EXERCISE PROMPT
The listing is to be printed word for word, pictures omitted.

DATA BELOW
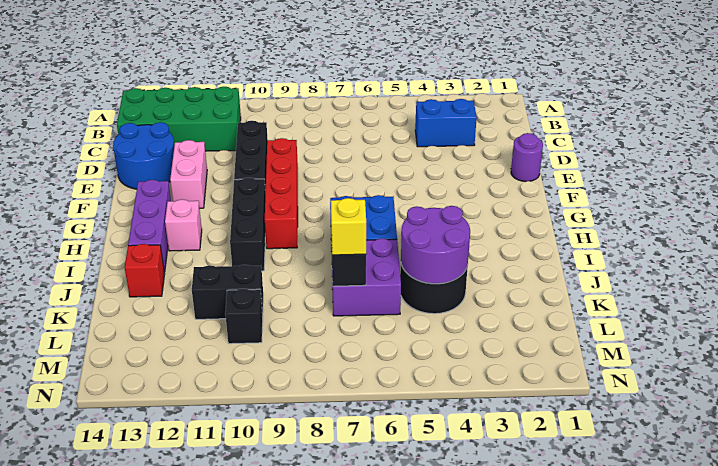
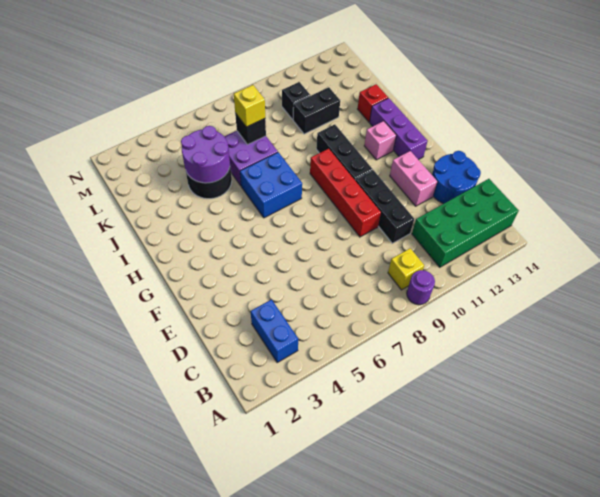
none -> yellow brick B9 level 1
blue brick C3:C4 level 1 -> blue brick B3:C3 level 1
purple round brick E1 level 1 -> purple round brick A9 level 1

RESULT
none -> yellow brick B9 level 1
blue brick C3:C4 level 1 -> blue brick B3:C3 level 1
purple round brick E1 level 1 -> purple round brick A9 level 1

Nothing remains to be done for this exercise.